*WORK TASK*: Using the records below, filter for lines that contain the string "camera" and copy them out.

Items listed in a dataset

────────────────

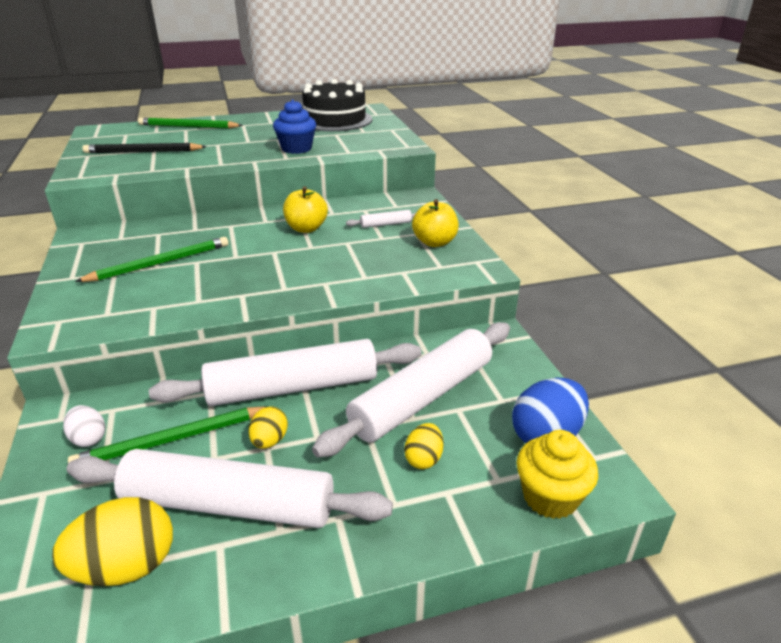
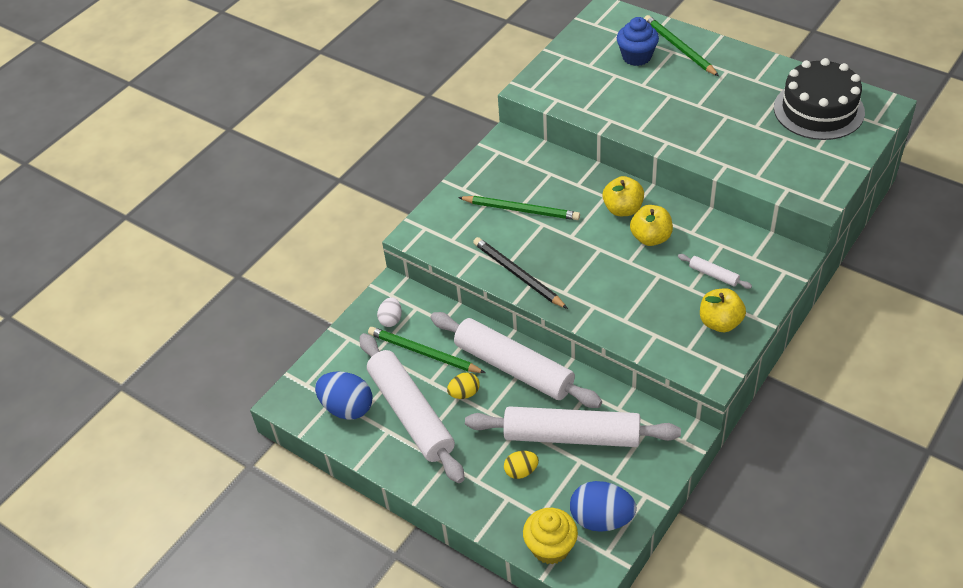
camera: 55 degrees right, 15 degrees up
(126, 567) = (347, 408): yellow egg -> blue egg
(143, 152) = (604, 74): black pencil -> black pencil (518, 275)
(257, 225) = (623, 209): none -> yellow apple
(296, 149) = (721, 143): blue cupcake -> blue cupcake (636, 57)

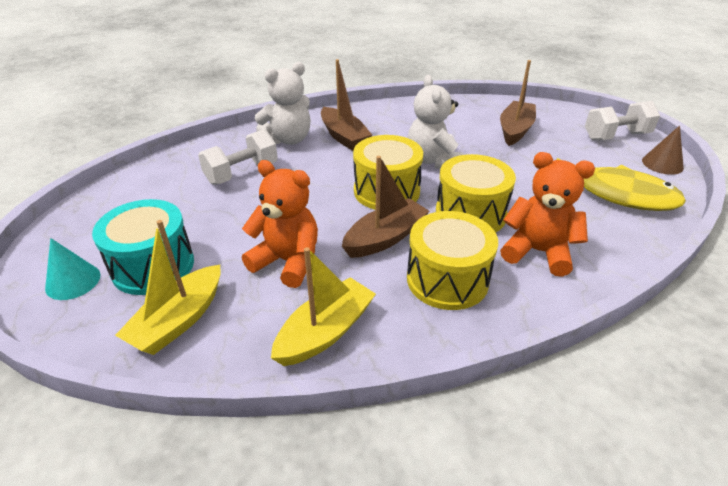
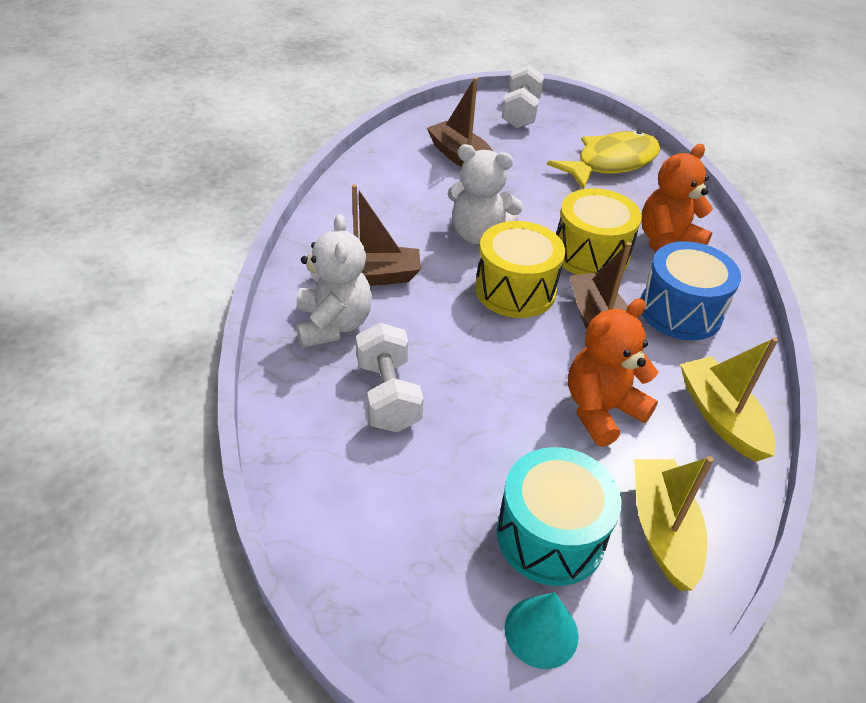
camera: 65 degrees left, 5 degrees up
(179, 320) = (662, 530): yellow boat -> yellow boat turned 150 degrees counterclockwise
(447, 279) = (680, 311): yellow drum -> blue drum
(662, 164) = (581, 118): brown cone -> none

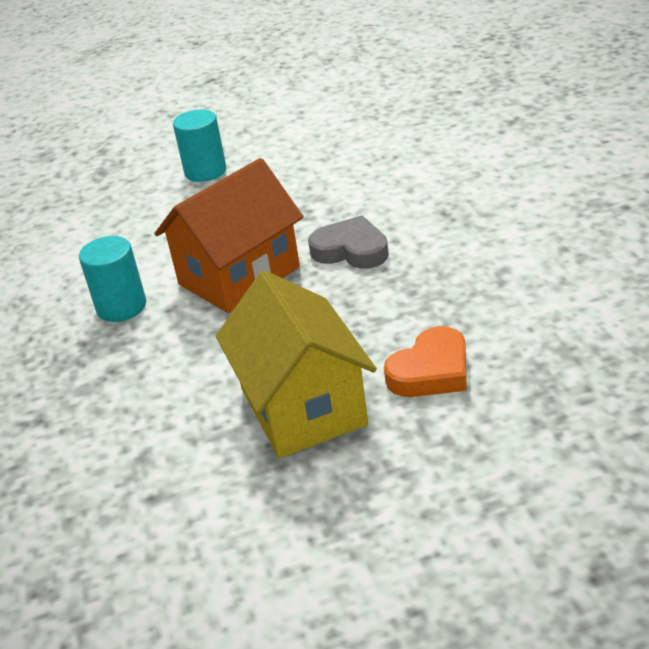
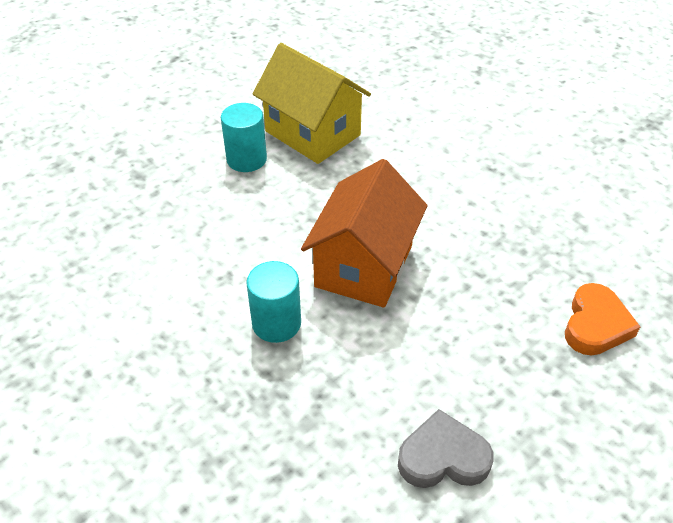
camera: 30 degrees left, 10 degrees up
(303, 407) = (521, 387): yellow house -> yellow house (313, 133)
(351, 250) = (442, 220): grey heart -> grey heart (443, 457)

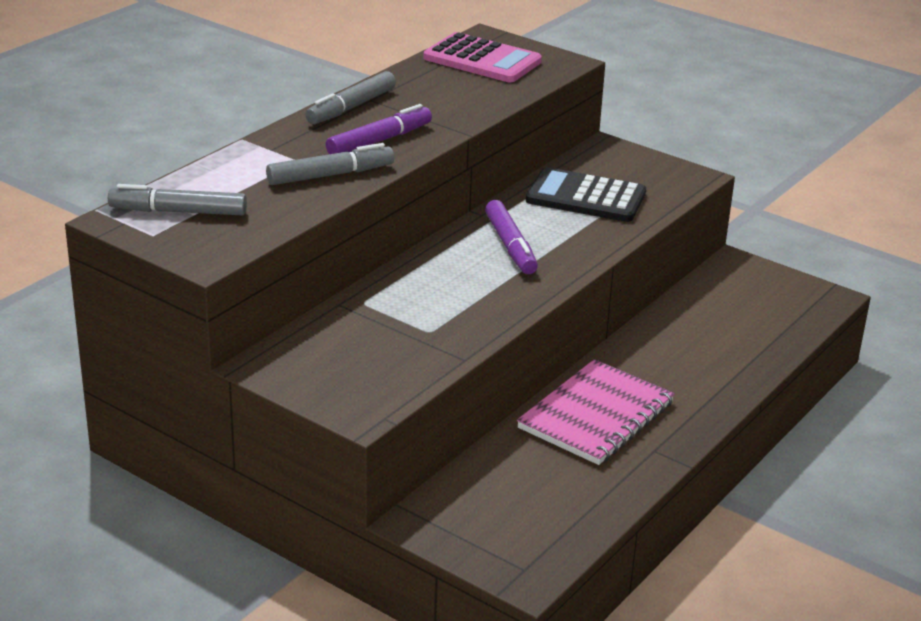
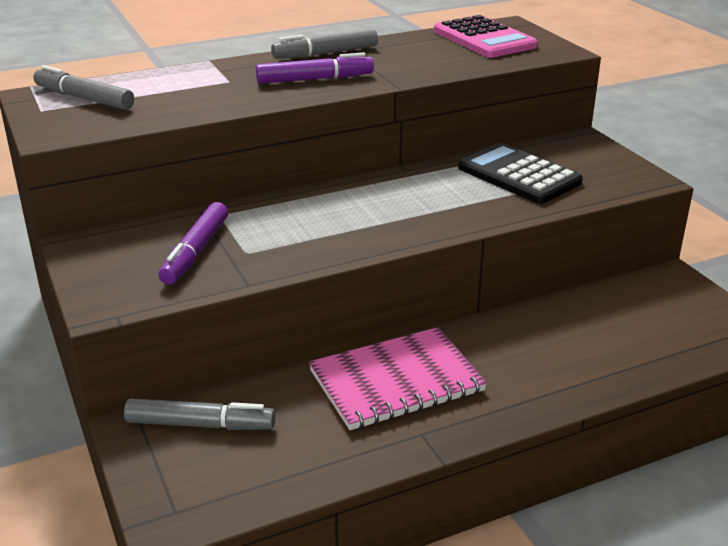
camera: 30 degrees right, 0 degrees up
(330, 175) = (239, 96): grey marker -> grey marker (200, 425)
(510, 246) = (402, 199): purple marker -> purple marker (195, 252)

────────────────

*SOLUTION TO THIS PROBLEM*:
camera: 55 degrees right, 15 degrees up
camera: 65 degrees left, 5 degrees up
camera: 30 degrees left, 10 degrees up
camera: 30 degrees right, 0 degrees up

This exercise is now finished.